- [TASK PROMPT]: Retype each entry below, keeping every character the same.

Collected data:
==============================

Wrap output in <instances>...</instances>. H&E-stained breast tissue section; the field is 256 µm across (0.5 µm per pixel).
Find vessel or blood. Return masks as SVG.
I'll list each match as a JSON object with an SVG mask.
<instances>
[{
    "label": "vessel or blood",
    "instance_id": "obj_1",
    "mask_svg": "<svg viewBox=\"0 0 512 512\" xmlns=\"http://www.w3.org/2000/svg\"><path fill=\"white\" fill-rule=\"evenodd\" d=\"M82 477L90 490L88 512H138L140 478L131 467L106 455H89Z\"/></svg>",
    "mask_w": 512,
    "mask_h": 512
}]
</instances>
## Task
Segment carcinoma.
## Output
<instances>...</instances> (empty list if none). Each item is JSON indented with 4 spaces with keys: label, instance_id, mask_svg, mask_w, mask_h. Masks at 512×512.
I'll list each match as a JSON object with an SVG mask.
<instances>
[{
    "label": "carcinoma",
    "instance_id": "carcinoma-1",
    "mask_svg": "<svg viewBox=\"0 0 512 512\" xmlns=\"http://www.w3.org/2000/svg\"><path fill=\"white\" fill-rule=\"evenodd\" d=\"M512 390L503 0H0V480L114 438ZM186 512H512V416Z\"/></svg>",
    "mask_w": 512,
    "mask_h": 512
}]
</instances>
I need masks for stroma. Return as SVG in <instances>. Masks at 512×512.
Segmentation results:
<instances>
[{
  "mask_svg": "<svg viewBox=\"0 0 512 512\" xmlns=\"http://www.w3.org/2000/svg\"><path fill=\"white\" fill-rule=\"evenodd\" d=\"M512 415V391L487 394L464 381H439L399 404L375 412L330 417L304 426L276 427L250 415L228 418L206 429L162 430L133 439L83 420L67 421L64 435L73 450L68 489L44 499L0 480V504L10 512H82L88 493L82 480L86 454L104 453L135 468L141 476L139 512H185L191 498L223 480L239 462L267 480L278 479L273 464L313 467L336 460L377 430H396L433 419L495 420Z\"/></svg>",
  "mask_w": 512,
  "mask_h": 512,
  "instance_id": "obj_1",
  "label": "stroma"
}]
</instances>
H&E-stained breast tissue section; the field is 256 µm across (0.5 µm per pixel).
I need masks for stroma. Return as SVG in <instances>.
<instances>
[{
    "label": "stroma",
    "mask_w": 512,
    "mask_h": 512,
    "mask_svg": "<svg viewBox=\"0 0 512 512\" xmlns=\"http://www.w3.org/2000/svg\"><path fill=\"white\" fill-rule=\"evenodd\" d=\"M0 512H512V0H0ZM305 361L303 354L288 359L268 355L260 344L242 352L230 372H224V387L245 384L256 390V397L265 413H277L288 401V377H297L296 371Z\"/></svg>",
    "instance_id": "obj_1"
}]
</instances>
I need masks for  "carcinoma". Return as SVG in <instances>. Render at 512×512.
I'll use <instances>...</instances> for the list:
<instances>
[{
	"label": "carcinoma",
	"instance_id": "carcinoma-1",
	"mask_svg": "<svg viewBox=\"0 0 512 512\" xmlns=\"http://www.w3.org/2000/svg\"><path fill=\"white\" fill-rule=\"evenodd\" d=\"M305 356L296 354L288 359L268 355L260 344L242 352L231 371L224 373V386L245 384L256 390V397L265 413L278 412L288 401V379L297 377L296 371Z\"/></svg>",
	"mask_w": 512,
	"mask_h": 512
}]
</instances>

==============================

- [ANSWER FOR THIS EXERCISE]:
Wrap output in <instances>...</instances>. H&E-stained breast tissue section; the field is 256 µm across (0.5 µm per pixel).
Find vessel or blood. Return masks as SVG.
I'll list each match as a JSON object with an SVG mask.
<instances>
[{
    "label": "vessel or blood",
    "instance_id": "obj_1",
    "mask_svg": "<svg viewBox=\"0 0 512 512\" xmlns=\"http://www.w3.org/2000/svg\"><path fill=\"white\" fill-rule=\"evenodd\" d=\"M82 477L90 490L88 512H138L140 478L131 467L106 455H89Z\"/></svg>",
    "mask_w": 512,
    "mask_h": 512
}]
</instances>
## Task
Segment carcinoma.
## Output
<instances>...</instances> (empty list if none). Each item is JSON indented with 4 spaces with keys: label, instance_id, mask_svg, mask_w, mask_h. Masks at 512×512.
I'll list each match as a JSON object with an SVG mask.
<instances>
[{
    "label": "carcinoma",
    "instance_id": "carcinoma-1",
    "mask_svg": "<svg viewBox=\"0 0 512 512\" xmlns=\"http://www.w3.org/2000/svg\"><path fill=\"white\" fill-rule=\"evenodd\" d=\"M512 390L503 0H0V480L114 438ZM186 512H512V416Z\"/></svg>",
    "mask_w": 512,
    "mask_h": 512
}]
</instances>
I need masks for stroma. Return as SVG in <instances>. Masks at 512×512.
Segmentation results:
<instances>
[{
  "mask_svg": "<svg viewBox=\"0 0 512 512\" xmlns=\"http://www.w3.org/2000/svg\"><path fill=\"white\" fill-rule=\"evenodd\" d=\"M512 415V391L487 394L464 381H439L399 404L375 412L330 417L304 426L276 427L250 415L228 418L206 429L162 430L133 439L83 420L67 421L64 435L73 450L68 489L44 499L0 480V504L10 512H82L88 493L82 480L86 454L104 453L135 468L141 476L139 512H185L191 498L223 480L239 462L267 480L278 479L273 464L313 467L336 460L377 430H396L433 419L495 420Z\"/></svg>",
  "mask_w": 512,
  "mask_h": 512,
  "instance_id": "obj_1",
  "label": "stroma"
}]
</instances>
H&E-stained breast tissue section; the field is 256 µm across (0.5 µm per pixel).
I need masks for stroma. Return as SVG in <instances>.
<instances>
[{
    "label": "stroma",
    "mask_w": 512,
    "mask_h": 512,
    "mask_svg": "<svg viewBox=\"0 0 512 512\" xmlns=\"http://www.w3.org/2000/svg\"><path fill=\"white\" fill-rule=\"evenodd\" d=\"M0 512H512V0H0ZM305 361L303 354L288 359L268 355L260 344L242 352L230 372H224V387L245 384L256 390V397L265 413H277L288 401V377H297L296 371Z\"/></svg>",
    "instance_id": "obj_1"
}]
</instances>
I need masks for  "carcinoma". Return as SVG in <instances>. Render at 512×512.
I'll use <instances>...</instances> for the list:
<instances>
[{
	"label": "carcinoma",
	"instance_id": "carcinoma-1",
	"mask_svg": "<svg viewBox=\"0 0 512 512\" xmlns=\"http://www.w3.org/2000/svg\"><path fill=\"white\" fill-rule=\"evenodd\" d=\"M305 356L296 354L288 359L268 355L260 344L242 352L231 371L224 373V386L245 384L256 390V397L265 413L278 412L288 401V379L297 377L296 371Z\"/></svg>",
	"mask_w": 512,
	"mask_h": 512
}]
</instances>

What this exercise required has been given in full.